Dataset content:
☆ ☆ ☆ ☆ ☆
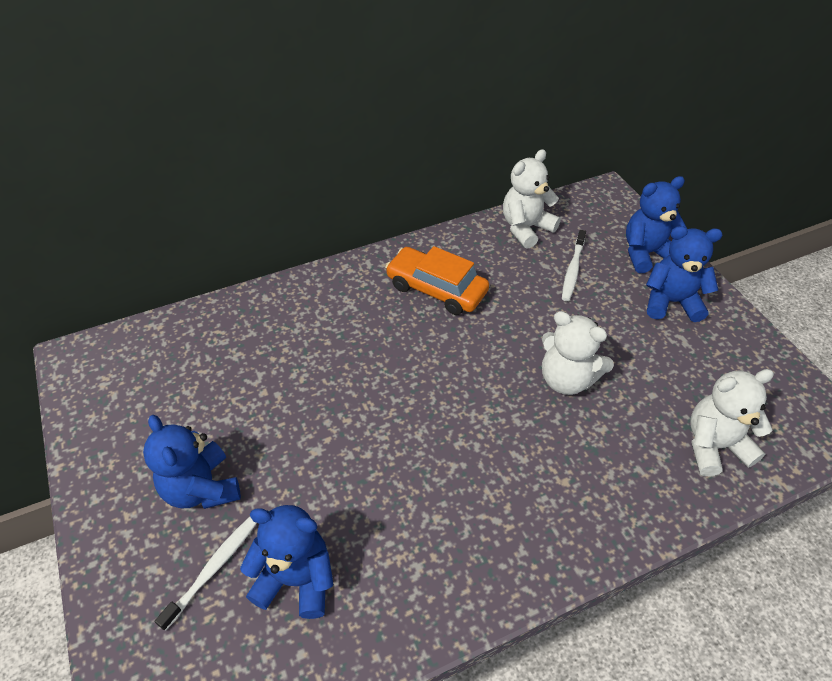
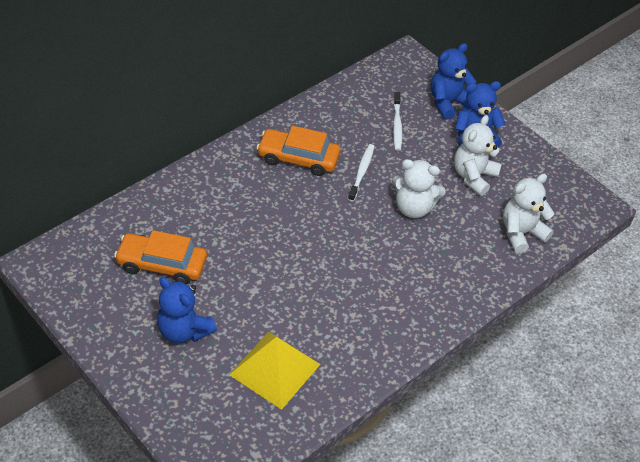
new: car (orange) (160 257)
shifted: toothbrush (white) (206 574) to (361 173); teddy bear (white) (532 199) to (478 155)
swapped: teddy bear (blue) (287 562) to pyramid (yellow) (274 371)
☆ ☆ ☆ ☆ ☆
Your objective: The answer must be the lines from the one containing "shifted: toothbrush (white)" to the final line of the data above, copied exactly, both included, with nothing added.

Solution below:
shifted: toothbrush (white) (206 574) to (361 173); teddy bear (white) (532 199) to (478 155)
swapped: teddy bear (blue) (287 562) to pyramid (yellow) (274 371)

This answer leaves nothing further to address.